═══ Records shown ═══
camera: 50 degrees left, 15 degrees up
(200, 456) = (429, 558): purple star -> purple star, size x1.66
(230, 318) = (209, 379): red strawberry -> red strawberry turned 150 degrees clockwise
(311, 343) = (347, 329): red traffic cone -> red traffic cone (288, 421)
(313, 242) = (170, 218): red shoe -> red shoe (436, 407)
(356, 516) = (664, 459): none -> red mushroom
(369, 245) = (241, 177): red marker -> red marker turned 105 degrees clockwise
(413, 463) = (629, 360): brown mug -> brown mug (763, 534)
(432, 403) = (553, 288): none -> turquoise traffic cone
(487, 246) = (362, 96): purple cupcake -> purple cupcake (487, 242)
═══
═══ Records shown ═══
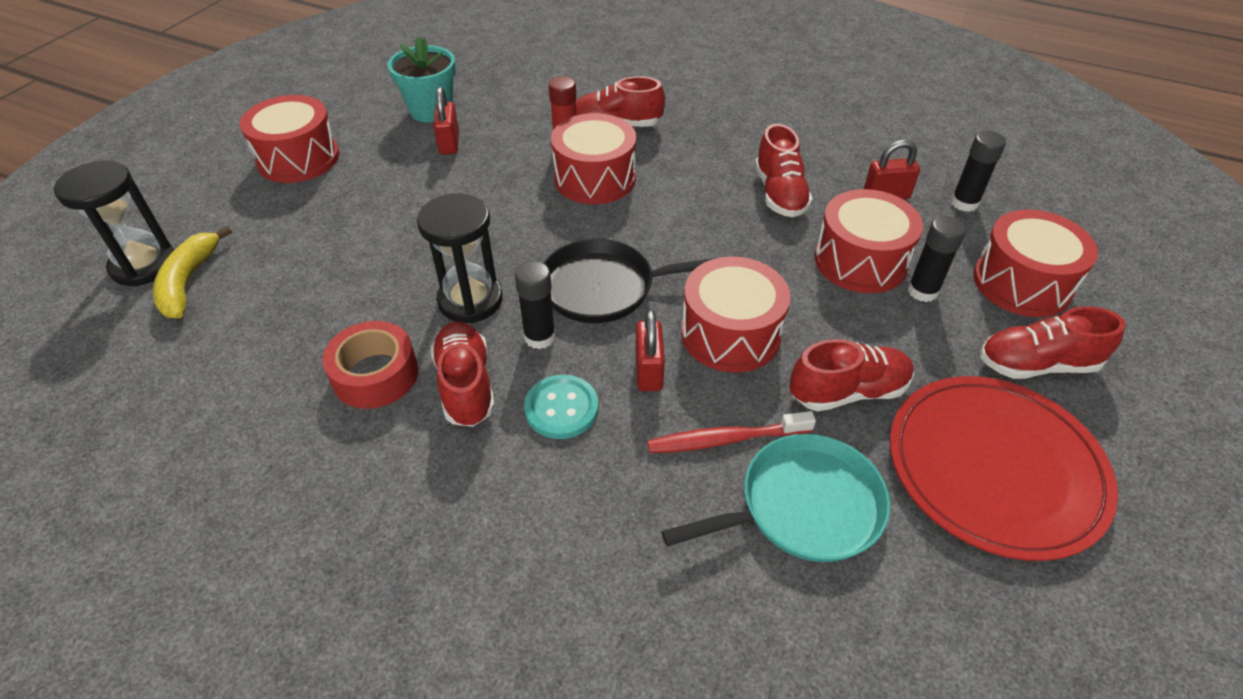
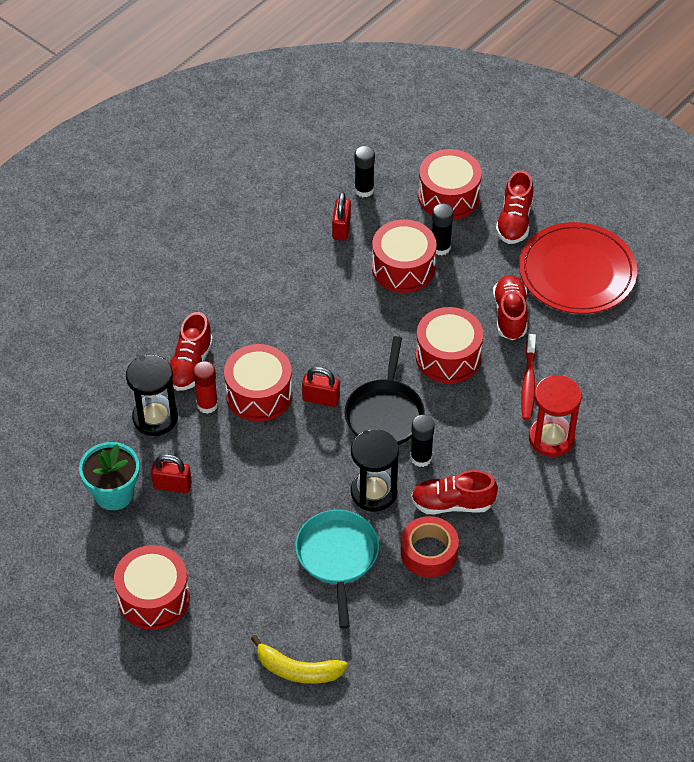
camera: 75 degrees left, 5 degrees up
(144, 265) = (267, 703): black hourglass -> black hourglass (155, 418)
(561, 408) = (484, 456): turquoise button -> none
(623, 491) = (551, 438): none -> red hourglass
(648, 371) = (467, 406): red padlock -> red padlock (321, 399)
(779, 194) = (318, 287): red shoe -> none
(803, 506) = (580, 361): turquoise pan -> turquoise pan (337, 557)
═══
═══ Records shown ═══
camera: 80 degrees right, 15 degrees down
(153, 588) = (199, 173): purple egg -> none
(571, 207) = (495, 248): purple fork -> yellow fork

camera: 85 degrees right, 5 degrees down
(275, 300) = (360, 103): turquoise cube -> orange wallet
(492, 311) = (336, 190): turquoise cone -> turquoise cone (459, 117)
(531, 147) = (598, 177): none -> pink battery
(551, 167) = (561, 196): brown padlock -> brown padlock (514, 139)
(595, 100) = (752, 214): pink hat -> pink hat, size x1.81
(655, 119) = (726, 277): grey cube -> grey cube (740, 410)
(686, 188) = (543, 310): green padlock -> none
═══
Work item:
Above is a listing; print exactly its lines from the one with "camera: 50 degrees left, 15 degrees up" through the one with "(432, 403) = (553, 288): none", and no other lines.

The answer:
camera: 50 degrees left, 15 degrees up
(200, 456) = (429, 558): purple star -> purple star, size x1.66
(230, 318) = (209, 379): red strawberry -> red strawberry turned 150 degrees clockwise
(311, 343) = (347, 329): red traffic cone -> red traffic cone (288, 421)
(313, 242) = (170, 218): red shoe -> red shoe (436, 407)
(356, 516) = (664, 459): none -> red mushroom
(369, 245) = (241, 177): red marker -> red marker turned 105 degrees clockwise
(413, 463) = (629, 360): brown mug -> brown mug (763, 534)
(432, 403) = (553, 288): none -> turquoise traffic cone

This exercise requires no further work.